§ ACTION ITEM
Rewrite the records below as a numbered list, one line per item, with the blank lines omitted.

(Dataset records)
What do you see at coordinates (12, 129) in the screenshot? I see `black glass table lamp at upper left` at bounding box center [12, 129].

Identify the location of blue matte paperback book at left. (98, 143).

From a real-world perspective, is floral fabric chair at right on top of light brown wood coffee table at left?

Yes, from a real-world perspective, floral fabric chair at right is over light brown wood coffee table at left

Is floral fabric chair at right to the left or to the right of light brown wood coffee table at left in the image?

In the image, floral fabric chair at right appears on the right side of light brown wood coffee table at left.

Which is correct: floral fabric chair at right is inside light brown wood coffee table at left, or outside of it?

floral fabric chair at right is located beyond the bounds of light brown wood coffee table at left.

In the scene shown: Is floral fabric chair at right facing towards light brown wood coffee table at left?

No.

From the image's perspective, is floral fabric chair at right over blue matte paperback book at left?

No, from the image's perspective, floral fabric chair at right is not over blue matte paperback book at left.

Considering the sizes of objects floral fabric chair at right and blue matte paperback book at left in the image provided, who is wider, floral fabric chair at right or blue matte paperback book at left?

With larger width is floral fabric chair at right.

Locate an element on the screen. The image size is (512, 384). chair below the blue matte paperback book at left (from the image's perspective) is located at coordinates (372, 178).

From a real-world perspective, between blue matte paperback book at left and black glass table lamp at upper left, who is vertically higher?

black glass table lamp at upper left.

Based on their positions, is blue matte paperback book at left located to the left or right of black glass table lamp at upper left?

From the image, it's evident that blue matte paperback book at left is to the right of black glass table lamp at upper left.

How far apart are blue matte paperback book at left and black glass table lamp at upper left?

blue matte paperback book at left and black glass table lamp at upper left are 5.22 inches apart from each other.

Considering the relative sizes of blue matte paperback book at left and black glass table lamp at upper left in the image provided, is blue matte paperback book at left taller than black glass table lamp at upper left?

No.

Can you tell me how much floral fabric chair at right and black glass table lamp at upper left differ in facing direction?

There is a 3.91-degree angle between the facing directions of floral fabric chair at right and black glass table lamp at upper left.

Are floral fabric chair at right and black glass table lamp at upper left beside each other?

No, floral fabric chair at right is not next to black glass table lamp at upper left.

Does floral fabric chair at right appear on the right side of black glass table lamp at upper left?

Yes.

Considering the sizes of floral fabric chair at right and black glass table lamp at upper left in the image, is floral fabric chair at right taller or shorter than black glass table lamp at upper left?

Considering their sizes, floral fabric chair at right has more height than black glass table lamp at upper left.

§ RESULT OF THE EXERCISE
1. What do you see at coordinates (12, 129) in the screenshot? I see `black glass table lamp at upper left` at bounding box center [12, 129].
2. Identify the location of blue matte paperback book at left. (98, 143).
3. From a real-world perspective, is floral fabric chair at right on top of light brown wood coffee table at left?
4. Yes, from a real-world perspective, floral fabric chair at right is over light brown wood coffee table at left
5. Is floral fabric chair at right to the left or to the right of light brown wood coffee table at left in the image?
6. In the image, floral fabric chair at right appears on the right side of light brown wood coffee table at left.
7. Which is correct: floral fabric chair at right is inside light brown wood coffee table at left, or outside of it?
8. floral fabric chair at right is located beyond the bounds of light brown wood coffee table at left.
9. In the scene shown: Is floral fabric chair at right facing towards light brown wood coffee table at left?
10. No.
11. From the image's perspective, is floral fabric chair at right over blue matte paperback book at left?
12. No, from the image's perspective, floral fabric chair at right is not over blue matte paperback book at left.
13. Considering the sizes of objects floral fabric chair at right and blue matte paperback book at left in the image provided, who is wider, floral fabric chair at right or blue matte paperback book at left?
14. With larger width is floral fabric chair at right.
15. Locate an element on the screen. The image size is (512, 384). chair below the blue matte paperback book at left (from the image's perspective) is located at coordinates (372, 178).
16. From a real-world perspective, between blue matte paperback book at left and black glass table lamp at upper left, who is vertically higher?
17. black glass table lamp at upper left.
18. Based on their positions, is blue matte paperback book at left located to the left or right of black glass table lamp at upper left?
19. From the image, it's evident that blue matte paperback book at left is to the right of black glass table lamp at upper left.
20. How far apart are blue matte paperback book at left and black glass table lamp at upper left?
21. blue matte paperback book at left and black glass table lamp at upper left are 5.22 inches apart from each other.
22. Considering the relative sizes of blue matte paperback book at left and black glass table lamp at upper left in the image provided, is blue matte paperback book at left taller than black glass table lamp at upper left?
23. No.
24. Can you tell me how much floral fabric chair at right and black glass table lamp at upper left differ in facing direction?
25. There is a 3.91-degree angle between the facing directions of floral fabric chair at right and black glass table lamp at upper left.
26. Are floral fabric chair at right and black glass table lamp at upper left beside each other?
27. No, floral fabric chair at right is not next to black glass table lamp at upper left.
28. Does floral fabric chair at right appear on the right side of black glass table lamp at upper left?
29. Yes.
30. Considering the sizes of floral fabric chair at right and black glass table lamp at upper left in the image, is floral fabric chair at right taller or shorter than black glass table lamp at upper left?
31. Considering their sizes, floral fabric chair at right has more height than black glass table lamp at upper left.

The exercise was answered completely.